### PROBLEM DETAILS
Your task is to transcribe all of the data below exactly, omitting the images.

### RECORDS SUPPLIED

#####

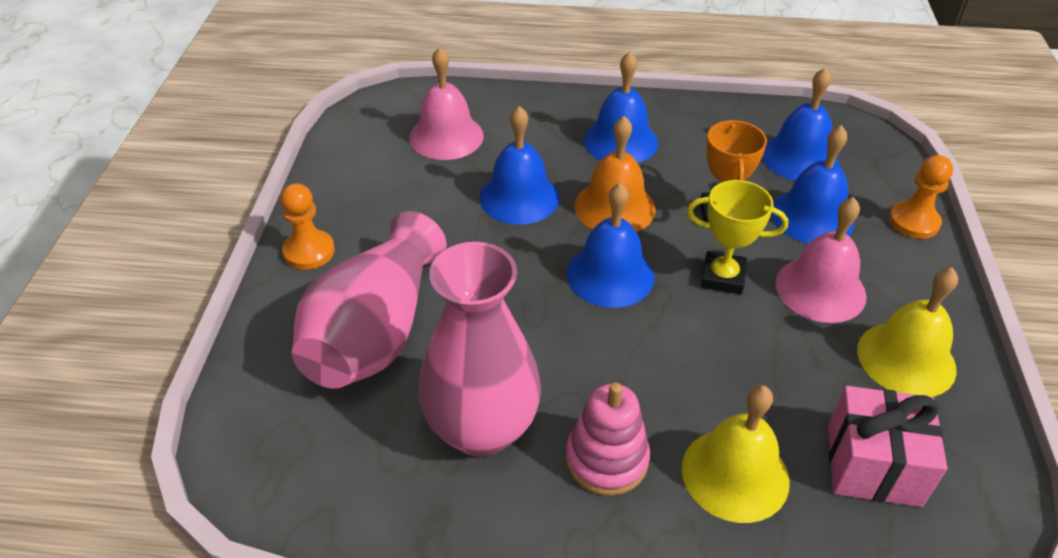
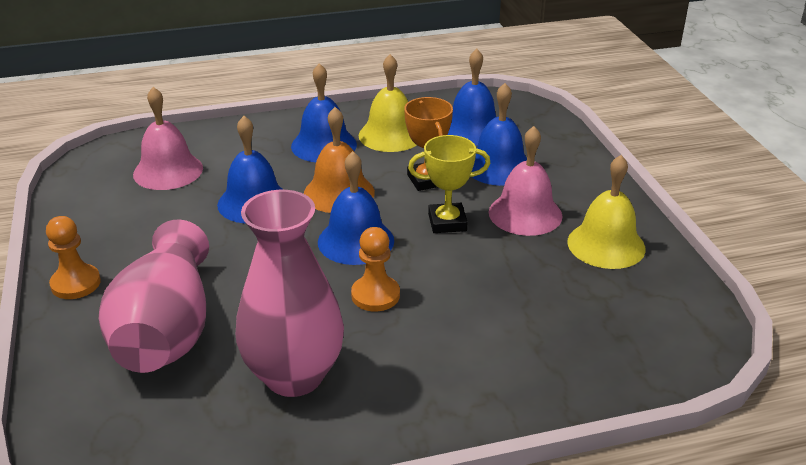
camera: 20 degrees left, 10 degrees down
pink stacking toy [566,383,650,496] -> none
yellow bell [682,385,790,523] -> yellow bell moved to [359,54,417,152]
pink gift [828,386,947,507] -> none
orange pawn [889,155,953,239] -> orange pawn moved to [351,227,400,312]

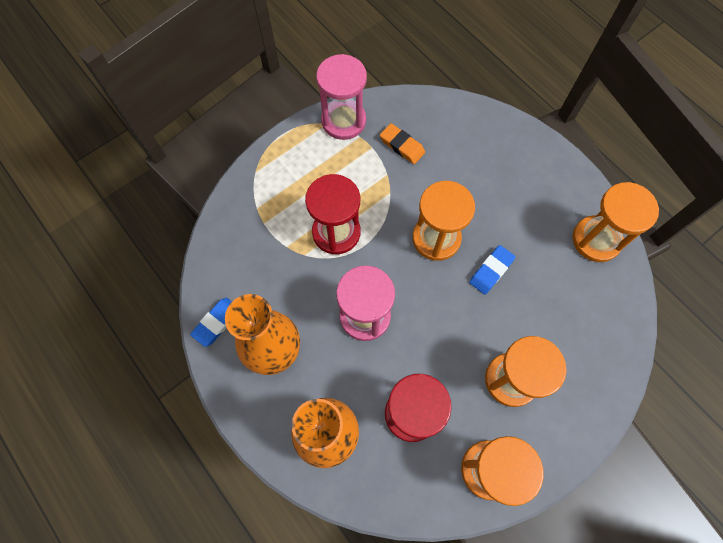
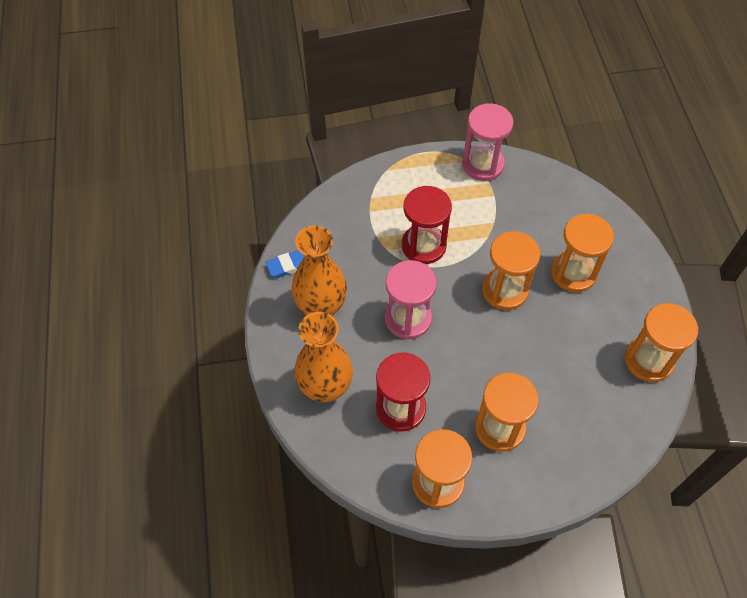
camera: 30 degrees right, 10 degrees down
orange eraser [380,123,425,164] -> none
blue eraser [469,245,516,295] -> none
none -> orange hourglass [551,213,614,292]

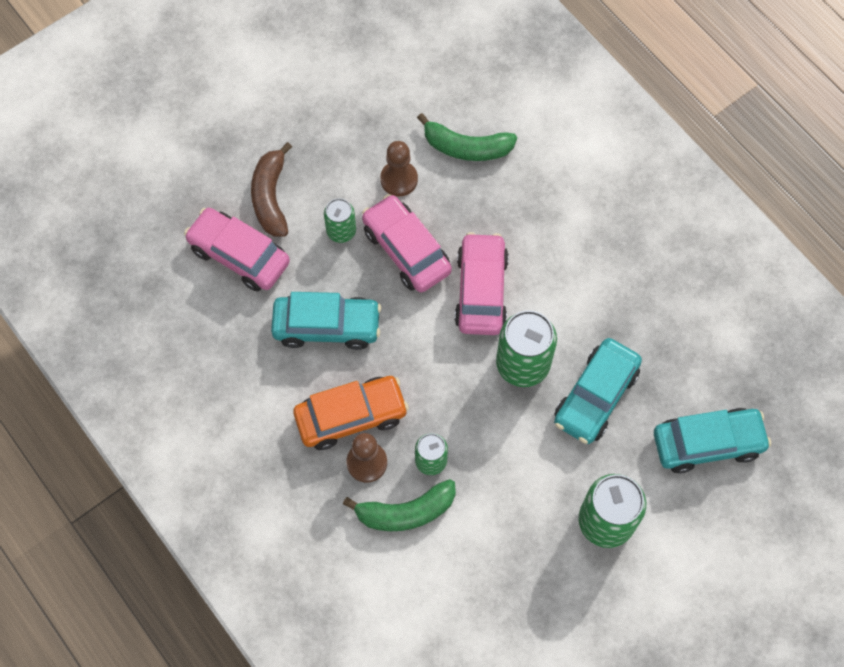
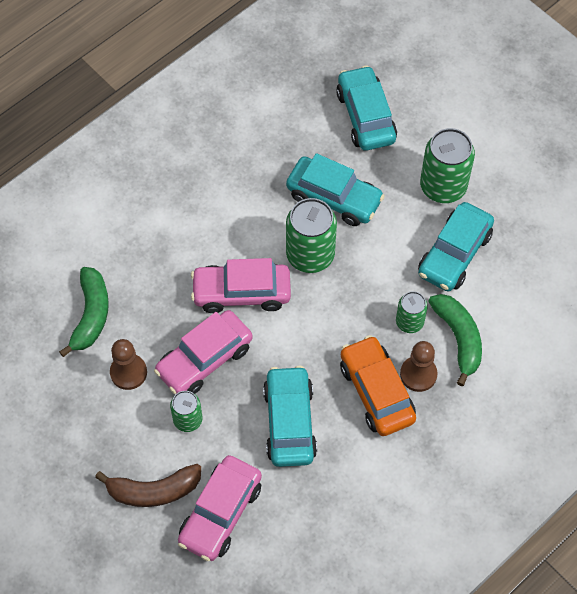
camera: 95 degrees left, 5 degrees down
none -> turquoise car [418,202,494,291]

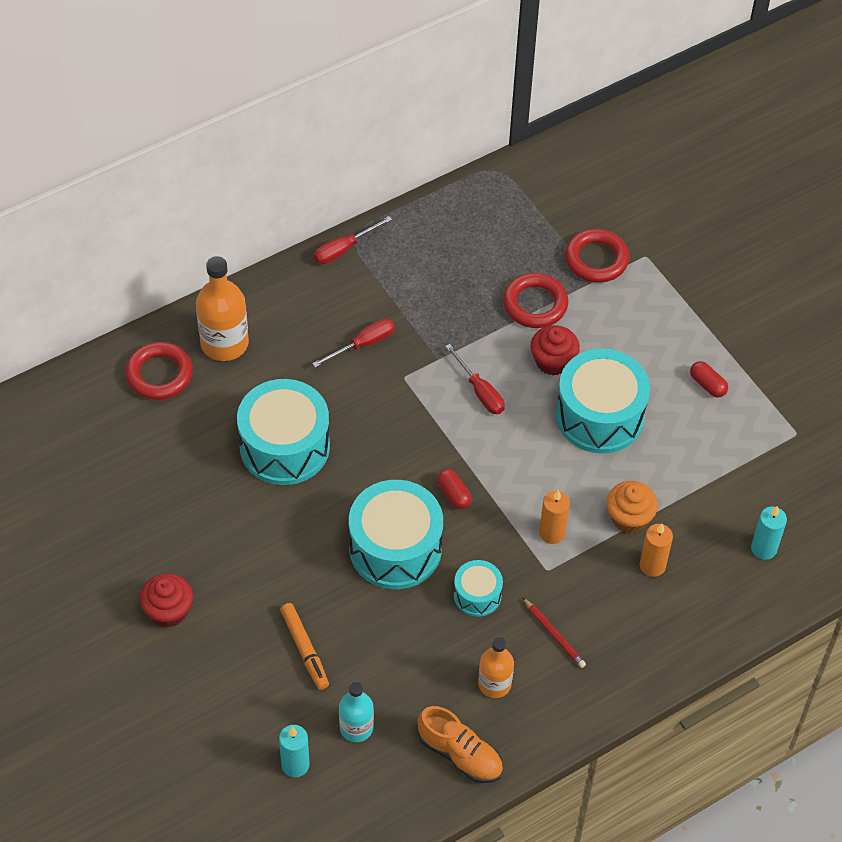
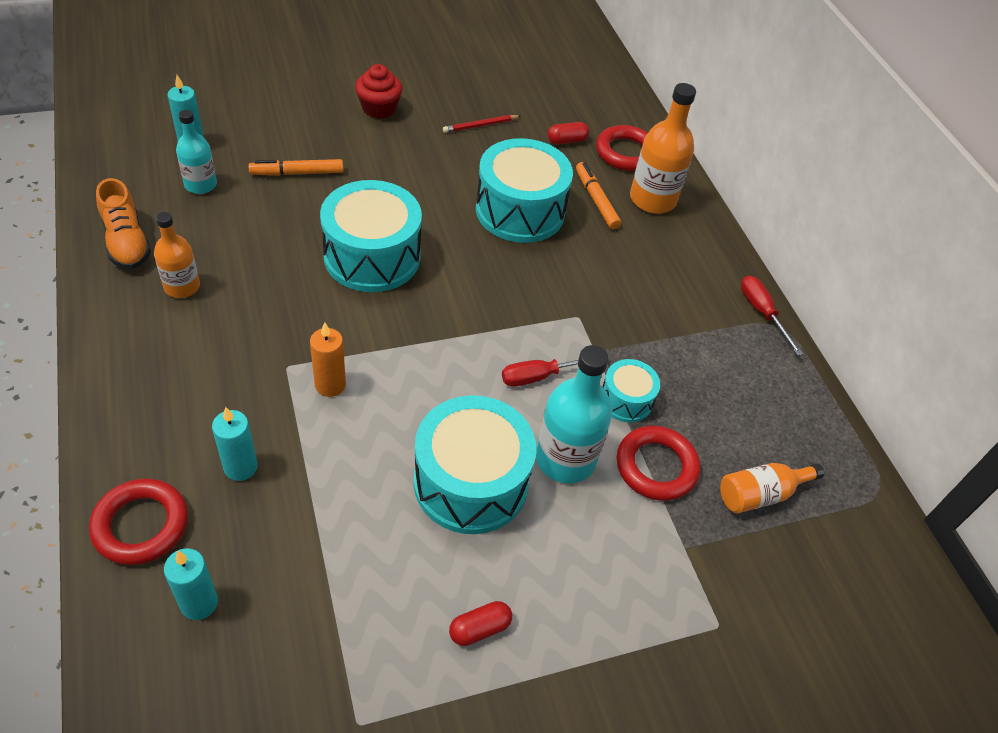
camera: 100 degrees right, 5 degrees down
red screwdriver [312,318,395,368] -> none
orange shoe [418,706,503,783] -> orange shoe turned 75 degrees counterclockwise [96,178,151,269]
red capsule [437,469,472,509] -> red capsule moved to [548,122,589,144]
turquoise drum [454,560,503,617] -> turquoise drum moved to [602,359,660,422]
red pencil [522,597,586,668] -> red pencil moved to [443,115,520,133]
red cupcake [531,325,580,376] -> turquoise bottle [536,345,612,483]
red ring [565,229,629,283] -> red ring moved to [89,478,188,565]
orange cupcake [606,481,658,533] -> none
orange candle [640,524,673,577] -> turquoise candle [212,407,258,481]
none -> orange marker [576,162,621,229]
none -> orange bottle [720,463,824,513]

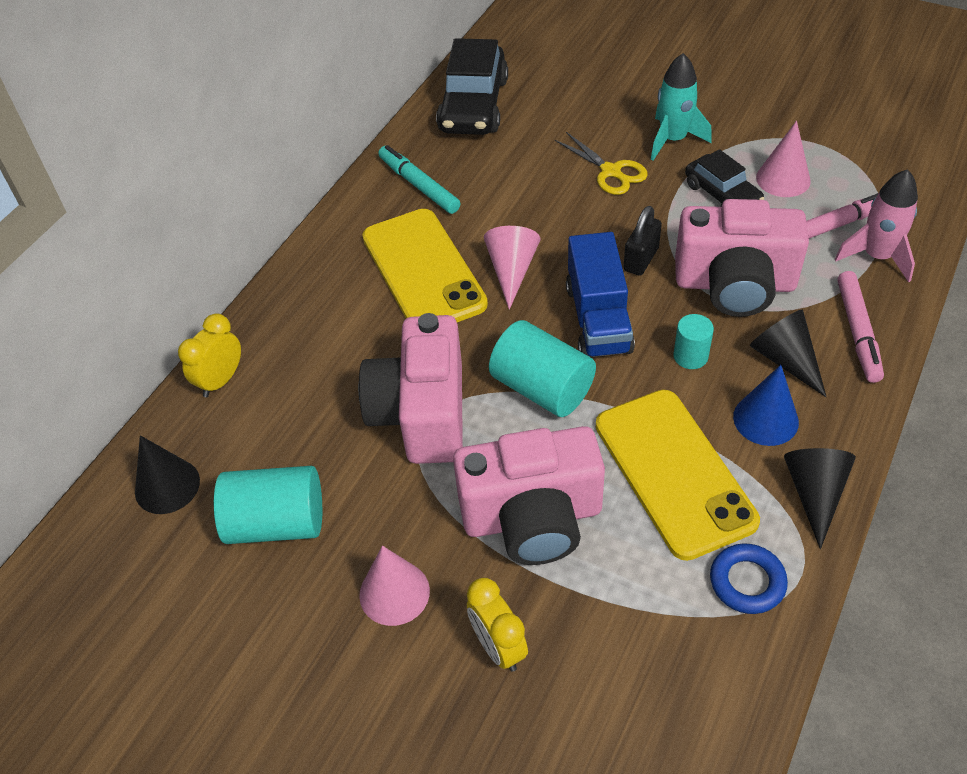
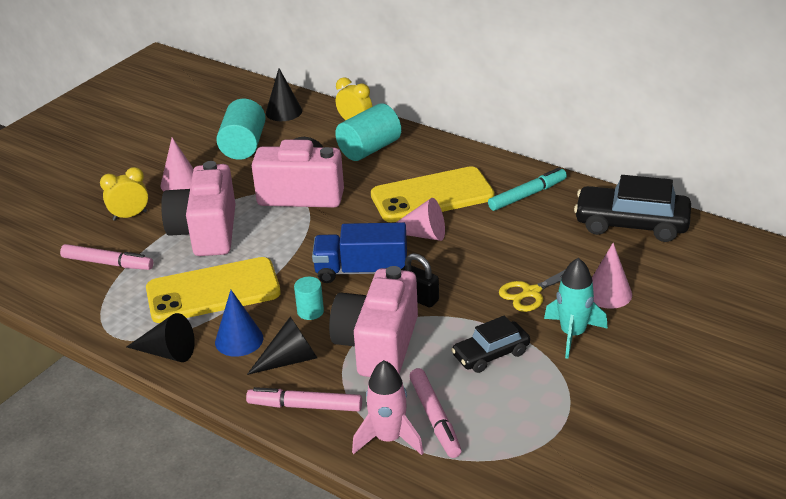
camera: 95 degrees right, 15 degrees down
turquoise cylinder [489,320,596,417] -> turquoise cylinder moved to [335,103,401,161]
blue ring [710,543,788,614] -> none
pink cone [756,121,811,197] -> pink cone moved to [592,243,632,309]
none -> pink marker [60,244,153,270]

#####

### RESULT
camera: 20 degrees left, 10 degrees down
pink stacking toy [566,383,650,496] -> none
yellow bell [682,385,790,523] -> yellow bell moved to [359,54,417,152]
pink gift [828,386,947,507] -> none
orange pawn [889,155,953,239] -> orange pawn moved to [351,227,400,312]

camera: 30 degrees right, 10 degrees down
orange eraser [380,123,425,164] -> none
blue eraser [469,245,516,295] -> none
none -> orange hourglass [551,213,614,292]

camera: 95 degrees left, 5 degrees down
none -> turquoise car [418,202,494,291]

camera: 100 degrees right, 5 degrees down
red screwdriver [312,318,395,368] -> none
orange shoe [418,706,503,783] -> orange shoe turned 75 degrees counterclockwise [96,178,151,269]
red capsule [437,469,472,509] -> red capsule moved to [548,122,589,144]
turquoise drum [454,560,503,617] -> turquoise drum moved to [602,359,660,422]
red pencil [522,597,586,668] -> red pencil moved to [443,115,520,133]
red cupcake [531,325,580,376] -> turquoise bottle [536,345,612,483]
red ring [565,229,629,283] -> red ring moved to [89,478,188,565]
orange cupcake [606,481,658,533] -> none
orange candle [640,524,673,577] -> turquoise candle [212,407,258,481]
none -> orange marker [576,162,621,229]
none -> orange bottle [720,463,824,513]

camera: 95 degrees right, 15 degrees down
turquoise cylinder [489,320,596,417] -> turquoise cylinder moved to [335,103,401,161]
blue ring [710,543,788,614] -> none
pink cone [756,121,811,197] -> pink cone moved to [592,243,632,309]
none -> pink marker [60,244,153,270]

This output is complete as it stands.